#### Data for the task:

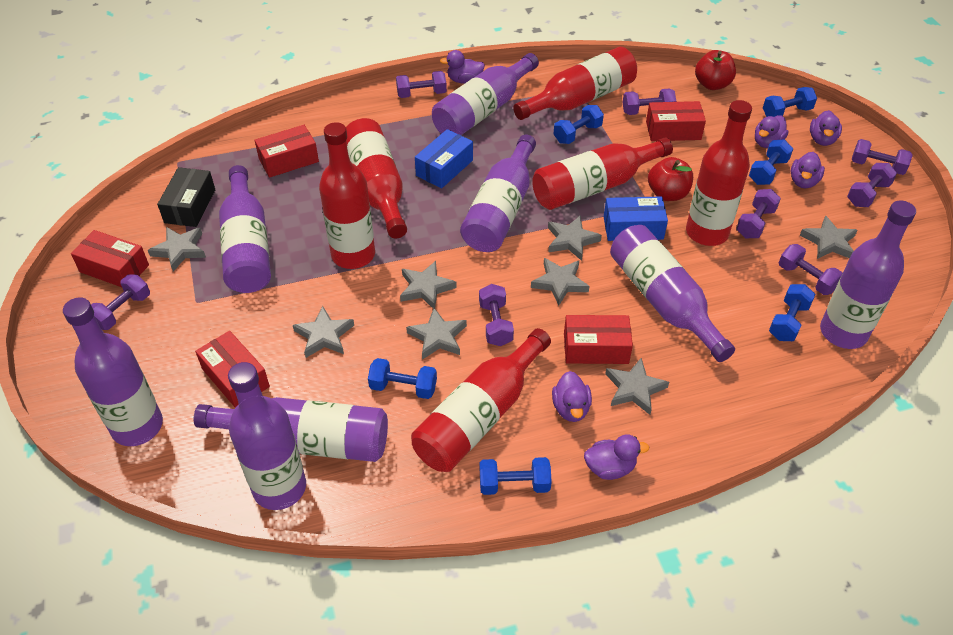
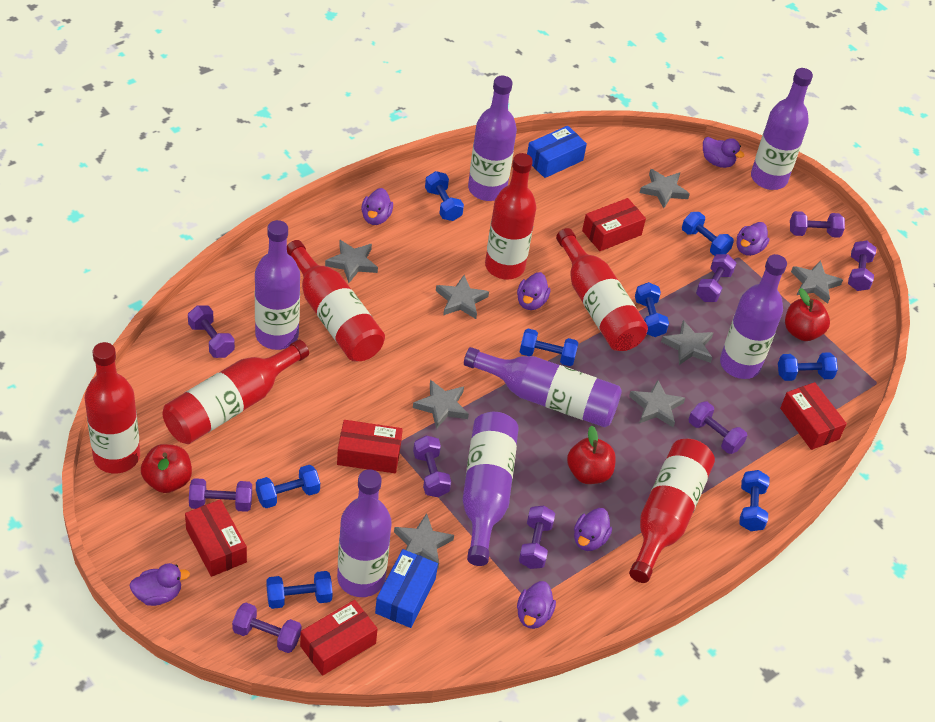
black box: 1 -> 0
blue dumbbell: 6 -> 8
purple bottle: 8 -> 7
purple duck: 6 -> 7
purple dumbbell: 8 -> 9
red apple: 2 -> 3

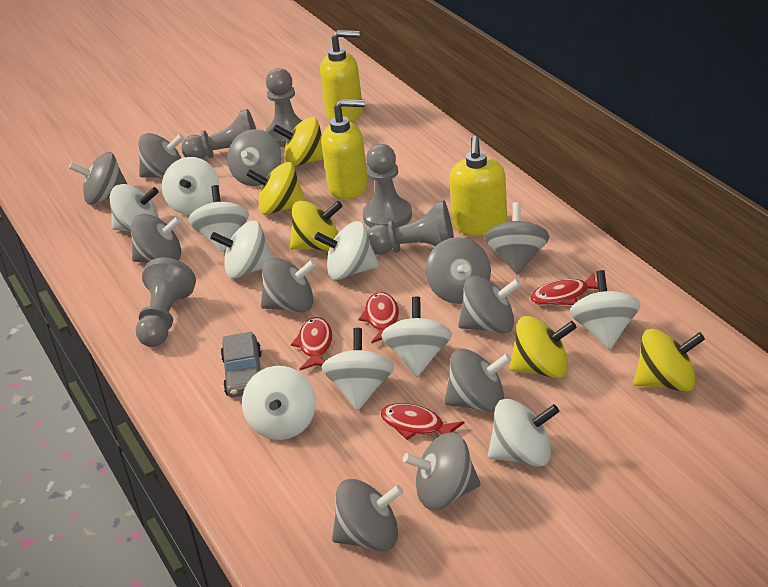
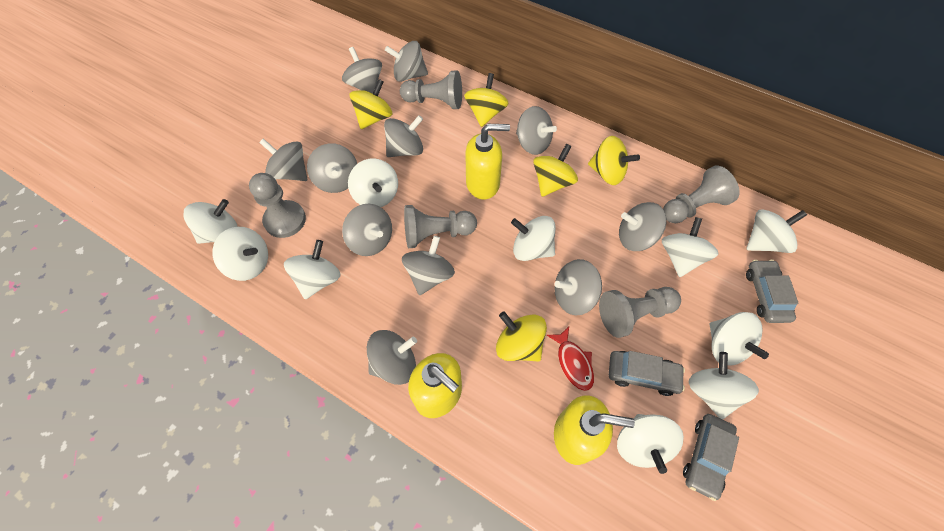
grey car: 1 -> 3
red fish: 4 -> 1

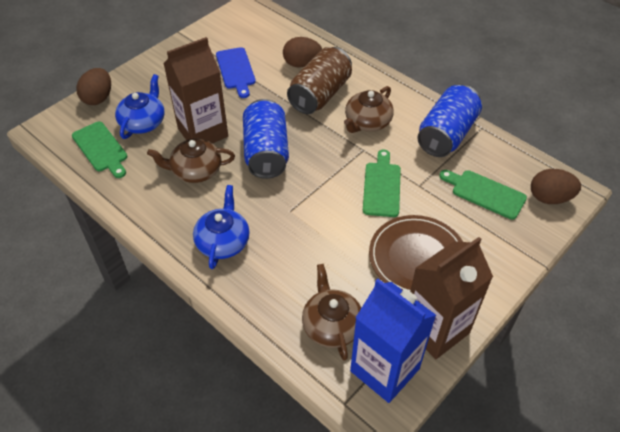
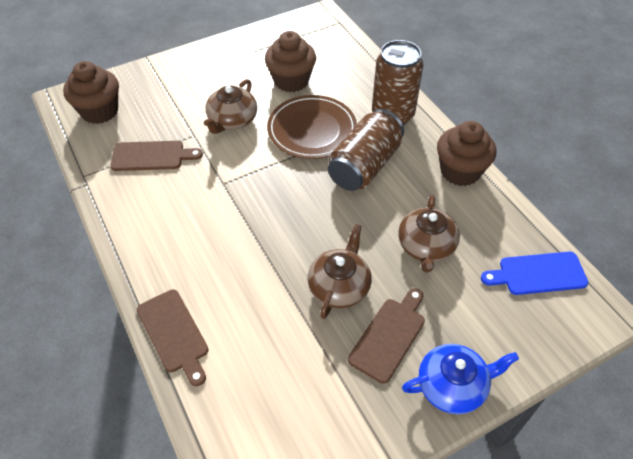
blue can: 2 -> 0
blue carton: 1 -> 0
blue teapot: 2 -> 1
brown can: 1 -> 2
brown carton: 2 -> 0
brown cupcake: 0 -> 3
brown cutting board: 0 -> 3
brown egg: 3 -> 0
green cutting board: 3 -> 0

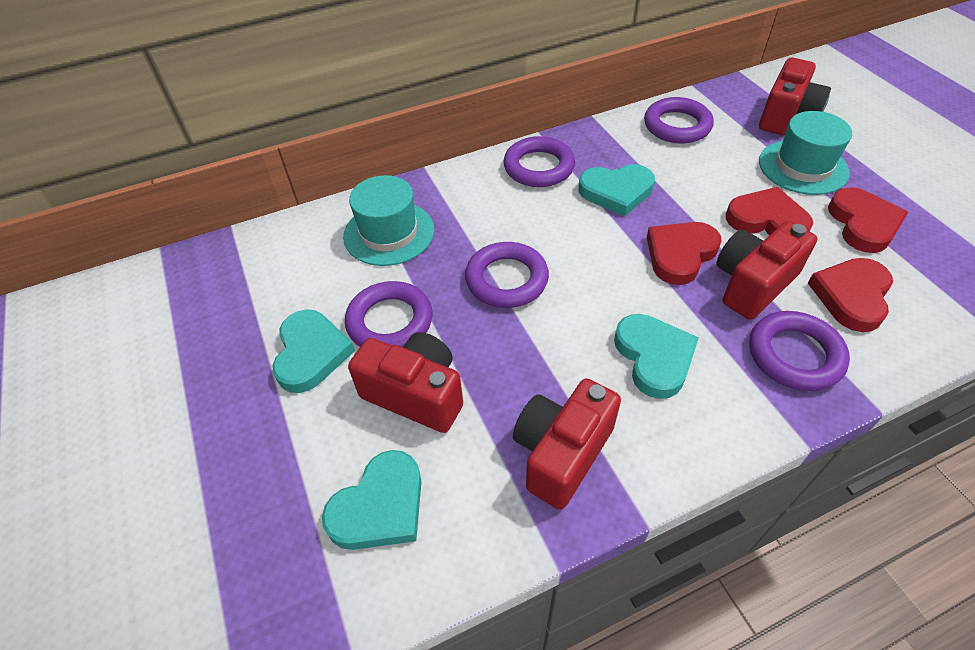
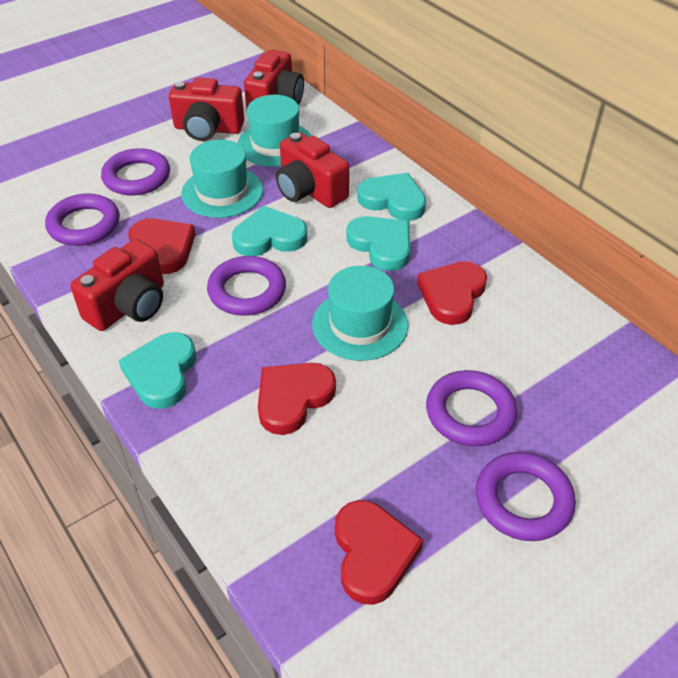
turquoise hat: 2 -> 3

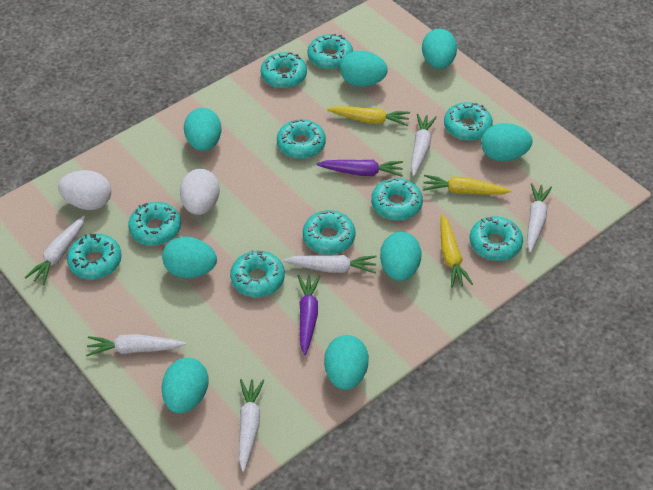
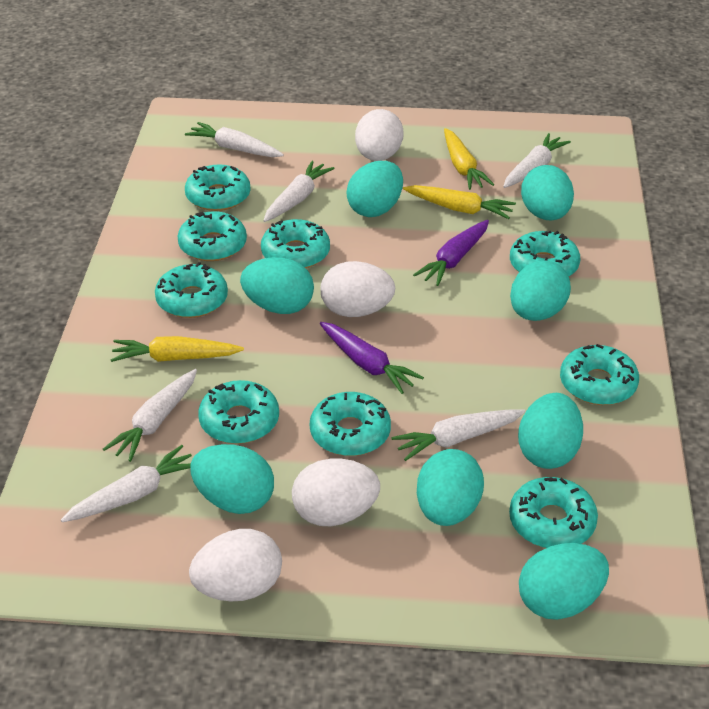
turquoise donut: 10 -> 9
white egg: 2 -> 4

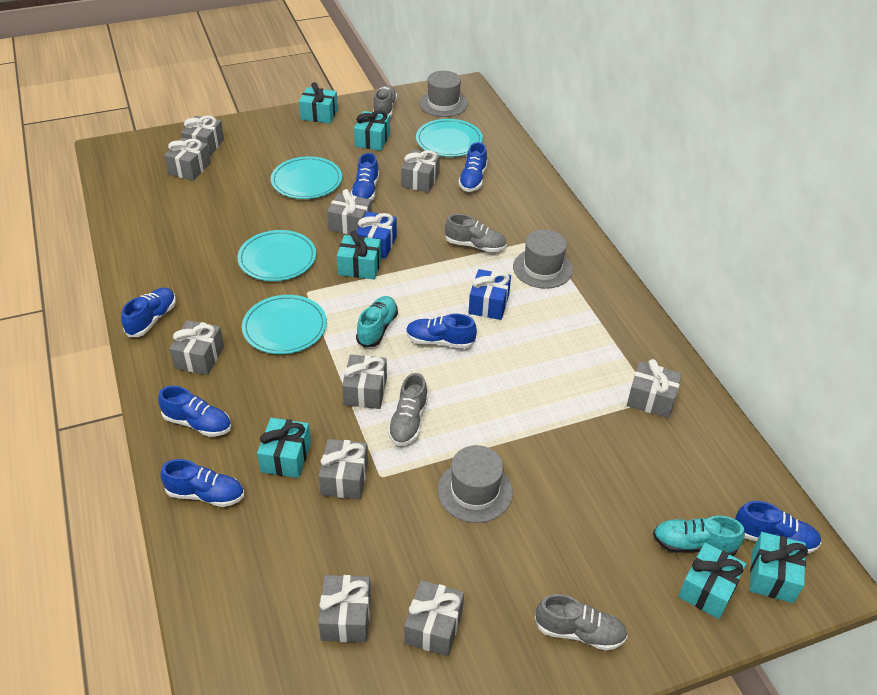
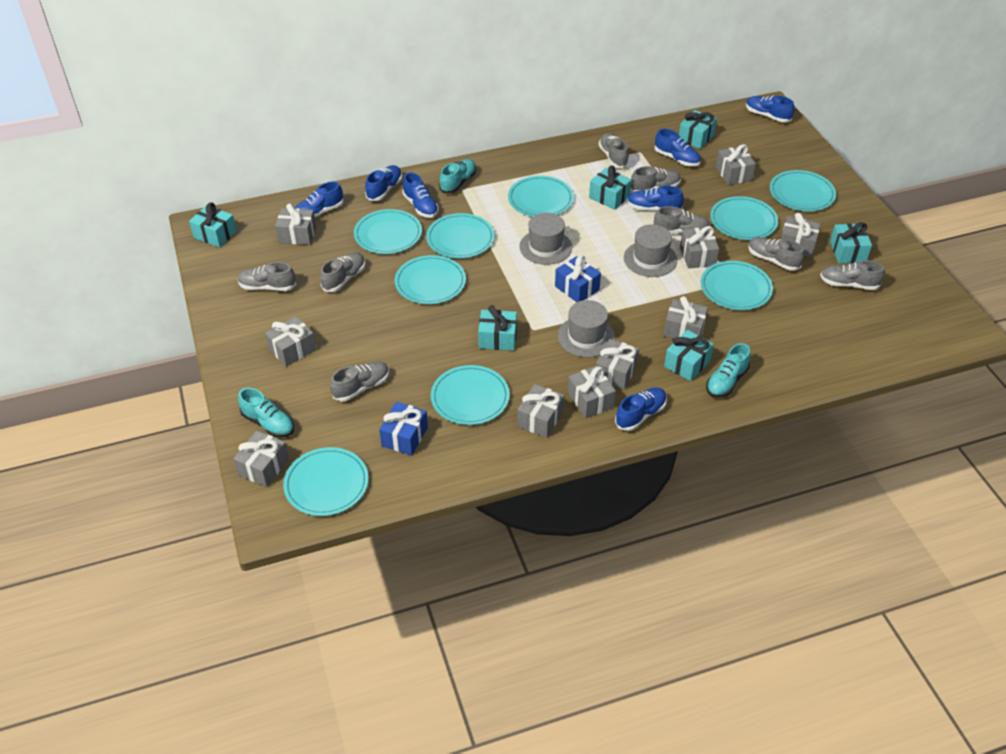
grey shoe: 4 -> 8
turquoise plate: 4 -> 9
turquoise shoe: 2 -> 3

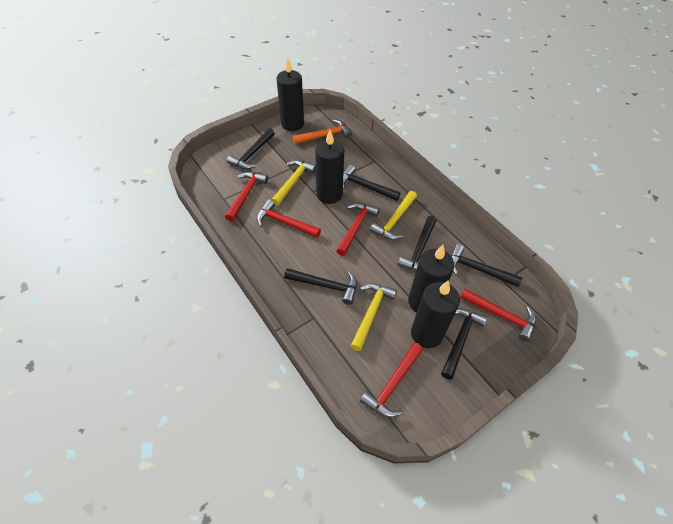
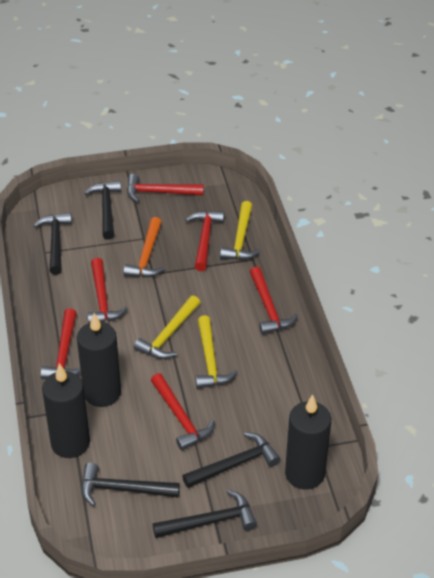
black candle: 4 -> 3
black hammer: 6 -> 5
red hammer: 5 -> 6

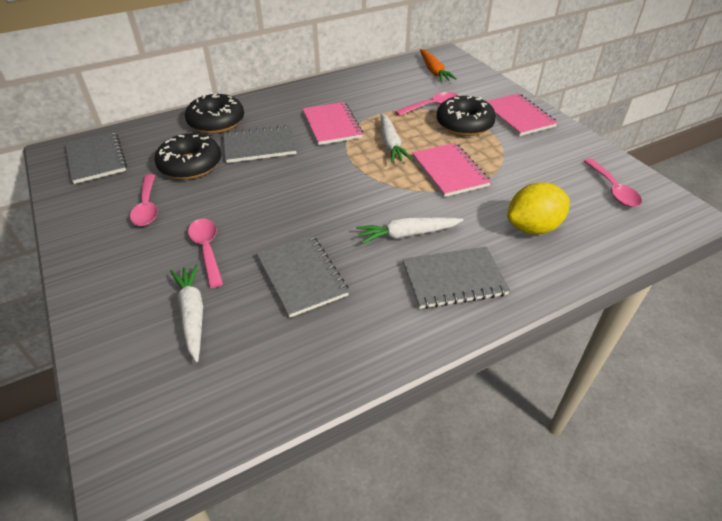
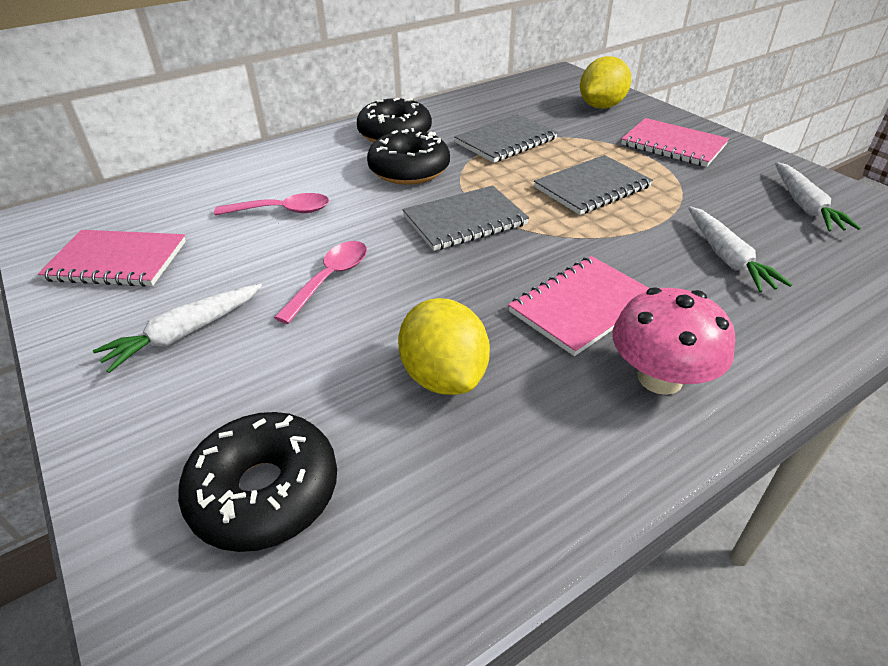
grey notebook: 4 -> 3
orange carrot: 1 -> 0
pink mushroom: 0 -> 1
pink spoon: 4 -> 2
yellow lemon: 1 -> 2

#### Prompt:
In the listing above, find each line with the word "board" and copy it out.

#### Task solution:
brown cutting board: 0 -> 3
green cutting board: 3 -> 0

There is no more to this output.